» Task item: Nothing is needed except the lines below that run from the one with "none -> purple slope D1:E2 level 1 top 2" through the one with "red brick K7:K8", repeated exactly.

» The input:
- Opening Delimiter -
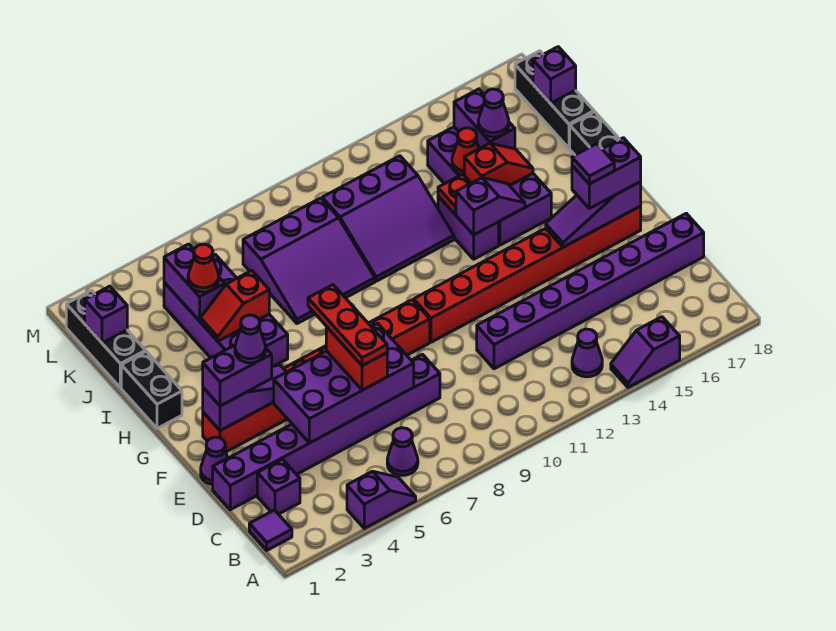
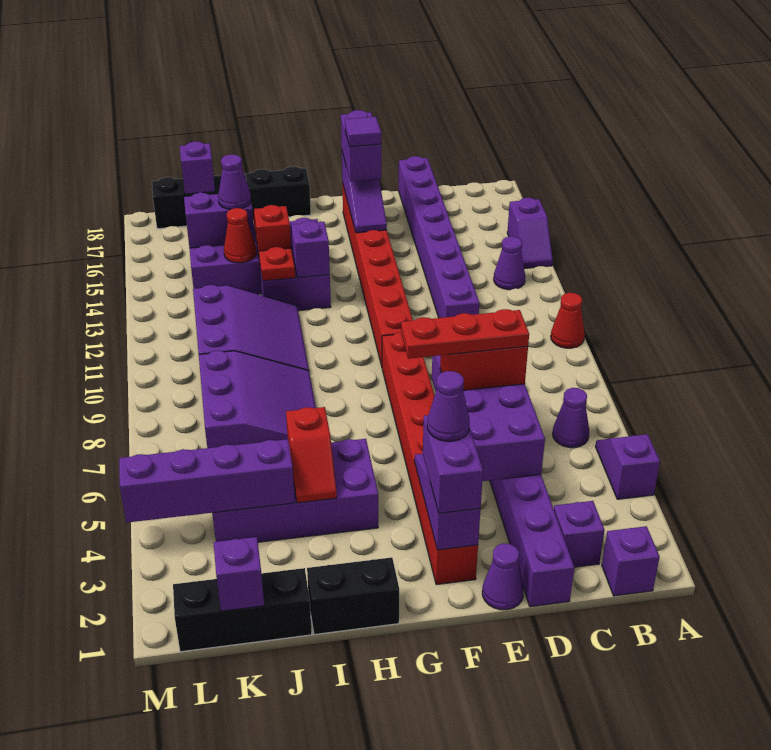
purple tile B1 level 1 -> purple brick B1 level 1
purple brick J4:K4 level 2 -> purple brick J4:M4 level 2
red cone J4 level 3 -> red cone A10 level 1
- Closing Delimiter -
- Opening Delimiter -
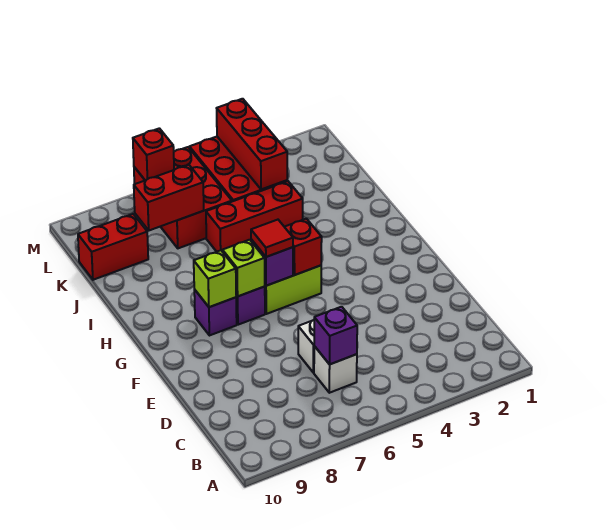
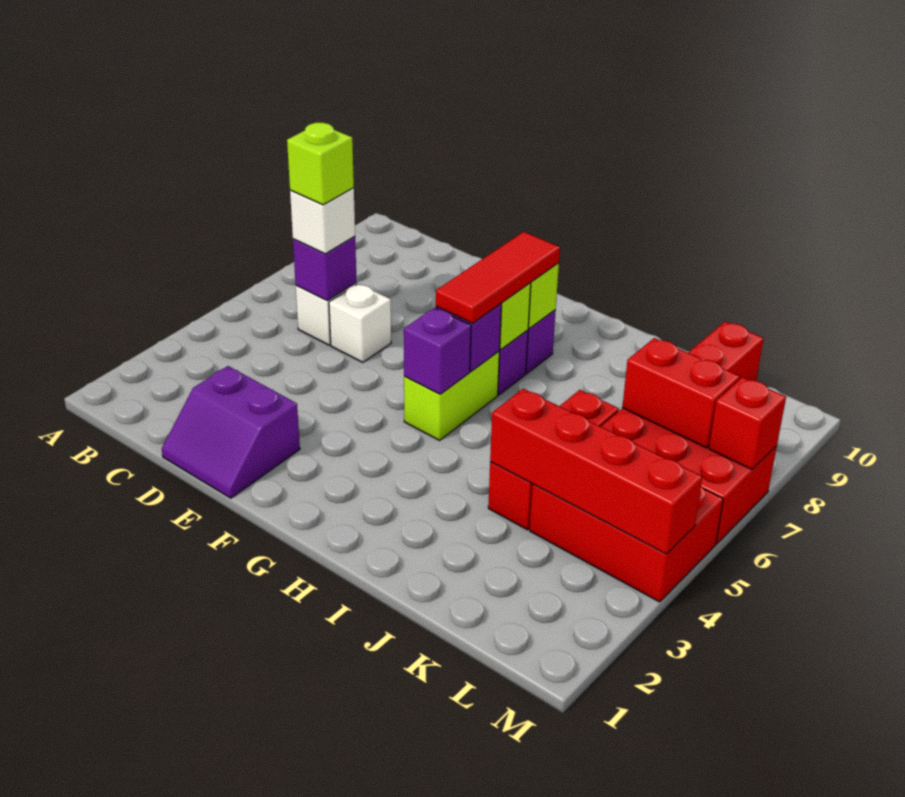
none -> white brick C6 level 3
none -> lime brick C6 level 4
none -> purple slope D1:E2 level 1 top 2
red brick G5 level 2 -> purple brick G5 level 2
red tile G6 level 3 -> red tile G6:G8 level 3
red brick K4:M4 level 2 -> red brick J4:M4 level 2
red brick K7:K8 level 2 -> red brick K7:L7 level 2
- Closing Delimiter -
- Opening Delimiter -
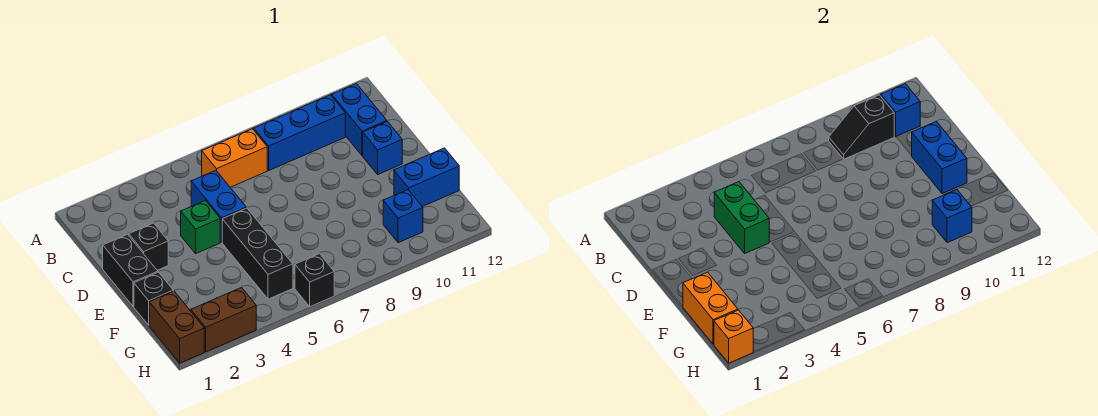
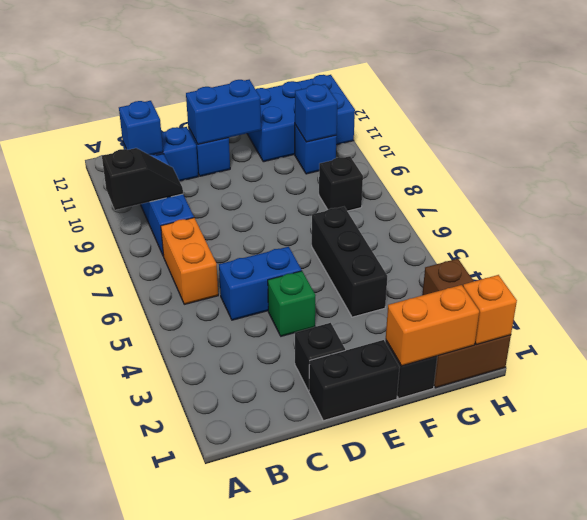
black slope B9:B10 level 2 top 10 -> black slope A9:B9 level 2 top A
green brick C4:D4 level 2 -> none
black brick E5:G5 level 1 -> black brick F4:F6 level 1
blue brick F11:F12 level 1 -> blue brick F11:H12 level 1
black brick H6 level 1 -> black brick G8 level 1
- Closing Delimiter -
» Solution to this problem:
none -> purple slope D1:E2 level 1 top 2
red brick G5 level 2 -> purple brick G5 level 2
red tile G6 level 3 -> red tile G6:G8 level 3
red brick K4:M4 level 2 -> red brick J4:M4 level 2
red brick K7:K8 level 2 -> red brick K7:L7 level 2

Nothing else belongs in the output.